To do:
Please restate the material below word for word, from the first line through the one that contains "CN1 pin 1: AC1 -> GND", inclusive.

- Opening Delimiter -

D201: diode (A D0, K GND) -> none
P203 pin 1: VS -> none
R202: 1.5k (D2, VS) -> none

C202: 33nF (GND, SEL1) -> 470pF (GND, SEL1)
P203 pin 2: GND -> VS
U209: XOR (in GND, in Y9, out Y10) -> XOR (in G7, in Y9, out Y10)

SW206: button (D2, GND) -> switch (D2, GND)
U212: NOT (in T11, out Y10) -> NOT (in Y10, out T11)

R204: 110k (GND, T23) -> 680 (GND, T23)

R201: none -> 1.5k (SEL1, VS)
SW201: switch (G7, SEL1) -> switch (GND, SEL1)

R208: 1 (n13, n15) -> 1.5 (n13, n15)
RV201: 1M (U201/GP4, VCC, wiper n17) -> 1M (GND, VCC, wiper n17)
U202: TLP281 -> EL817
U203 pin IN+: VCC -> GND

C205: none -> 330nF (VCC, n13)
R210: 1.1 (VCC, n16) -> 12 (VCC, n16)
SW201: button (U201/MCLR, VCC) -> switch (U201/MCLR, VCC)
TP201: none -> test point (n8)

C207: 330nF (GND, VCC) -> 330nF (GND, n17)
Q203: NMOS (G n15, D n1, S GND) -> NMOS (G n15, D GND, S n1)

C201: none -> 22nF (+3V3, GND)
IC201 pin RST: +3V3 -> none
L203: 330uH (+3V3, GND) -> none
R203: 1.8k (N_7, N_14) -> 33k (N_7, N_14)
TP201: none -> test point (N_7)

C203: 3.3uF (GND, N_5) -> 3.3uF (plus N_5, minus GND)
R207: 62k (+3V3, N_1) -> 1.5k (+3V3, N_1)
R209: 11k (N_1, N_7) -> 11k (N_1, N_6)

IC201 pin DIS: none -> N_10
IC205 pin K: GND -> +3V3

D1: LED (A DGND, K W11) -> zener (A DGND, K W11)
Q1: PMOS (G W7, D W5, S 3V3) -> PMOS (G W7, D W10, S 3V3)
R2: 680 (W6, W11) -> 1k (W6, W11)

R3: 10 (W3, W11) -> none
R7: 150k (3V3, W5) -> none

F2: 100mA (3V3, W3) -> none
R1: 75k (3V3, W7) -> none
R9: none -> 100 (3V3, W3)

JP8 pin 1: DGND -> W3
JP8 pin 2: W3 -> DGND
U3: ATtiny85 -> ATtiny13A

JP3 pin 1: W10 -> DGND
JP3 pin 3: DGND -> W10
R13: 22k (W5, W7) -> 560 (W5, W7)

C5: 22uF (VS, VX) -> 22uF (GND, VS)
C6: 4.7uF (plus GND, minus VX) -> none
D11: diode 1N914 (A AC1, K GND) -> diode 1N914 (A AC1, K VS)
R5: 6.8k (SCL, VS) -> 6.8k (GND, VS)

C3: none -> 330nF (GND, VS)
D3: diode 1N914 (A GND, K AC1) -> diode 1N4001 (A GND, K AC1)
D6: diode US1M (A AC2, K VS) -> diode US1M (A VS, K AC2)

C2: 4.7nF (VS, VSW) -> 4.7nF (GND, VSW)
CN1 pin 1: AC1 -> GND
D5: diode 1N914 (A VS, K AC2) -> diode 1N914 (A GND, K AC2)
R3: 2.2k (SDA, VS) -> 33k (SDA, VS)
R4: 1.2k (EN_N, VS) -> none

- Closing Delimiter -

Problem solution:
D201: diode (A D0, K GND) -> none
P203 pin 1: VS -> none
R202: 1.5k (D2, VS) -> none

C202: 33nF (GND, SEL1) -> 470pF (GND, SEL1)
P203 pin 2: GND -> VS
U209: XOR (in GND, in Y9, out Y10) -> XOR (in G7, in Y9, out Y10)

SW206: button (D2, GND) -> switch (D2, GND)
U212: NOT (in T11, out Y10) -> NOT (in Y10, out T11)

R204: 110k (GND, T23) -> 680 (GND, T23)

R201: none -> 1.5k (SEL1, VS)
SW201: switch (G7, SEL1) -> switch (GND, SEL1)

R208: 1 (n13, n15) -> 1.5 (n13, n15)
RV201: 1M (U201/GP4, VCC, wiper n17) -> 1M (GND, VCC, wiper n17)
U202: TLP281 -> EL817
U203 pin IN+: VCC -> GND

C205: none -> 330nF (VCC, n13)
R210: 1.1 (VCC, n16) -> 12 (VCC, n16)
SW201: button (U201/MCLR, VCC) -> switch (U201/MCLR, VCC)
TP201: none -> test point (n8)

C207: 330nF (GND, VCC) -> 330nF (GND, n17)
Q203: NMOS (G n15, D n1, S GND) -> NMOS (G n15, D GND, S n1)

C201: none -> 22nF (+3V3, GND)
IC201 pin RST: +3V3 -> none
L203: 330uH (+3V3, GND) -> none
R203: 1.8k (N_7, N_14) -> 33k (N_7, N_14)
TP201: none -> test point (N_7)

C203: 3.3uF (GND, N_5) -> 3.3uF (plus N_5, minus GND)
R207: 62k (+3V3, N_1) -> 1.5k (+3V3, N_1)
R209: 11k (N_1, N_7) -> 11k (N_1, N_6)

IC201 pin DIS: none -> N_10
IC205 pin K: GND -> +3V3

D1: LED (A DGND, K W11) -> zener (A DGND, K W11)
Q1: PMOS (G W7, D W5, S 3V3) -> PMOS (G W7, D W10, S 3V3)
R2: 680 (W6, W11) -> 1k (W6, W11)

R3: 10 (W3, W11) -> none
R7: 150k (3V3, W5) -> none

F2: 100mA (3V3, W3) -> none
R1: 75k (3V3, W7) -> none
R9: none -> 100 (3V3, W3)

JP8 pin 1: DGND -> W3
JP8 pin 2: W3 -> DGND
U3: ATtiny85 -> ATtiny13A

JP3 pin 1: W10 -> DGND
JP3 pin 3: DGND -> W10
R13: 22k (W5, W7) -> 560 (W5, W7)

C5: 22uF (VS, VX) -> 22uF (GND, VS)
C6: 4.7uF (plus GND, minus VX) -> none
D11: diode 1N914 (A AC1, K GND) -> diode 1N914 (A AC1, K VS)
R5: 6.8k (SCL, VS) -> 6.8k (GND, VS)

C3: none -> 330nF (GND, VS)
D3: diode 1N914 (A GND, K AC1) -> diode 1N4001 (A GND, K AC1)
D6: diode US1M (A AC2, K VS) -> diode US1M (A VS, K AC2)

C2: 4.7nF (VS, VSW) -> 4.7nF (GND, VSW)
CN1 pin 1: AC1 -> GND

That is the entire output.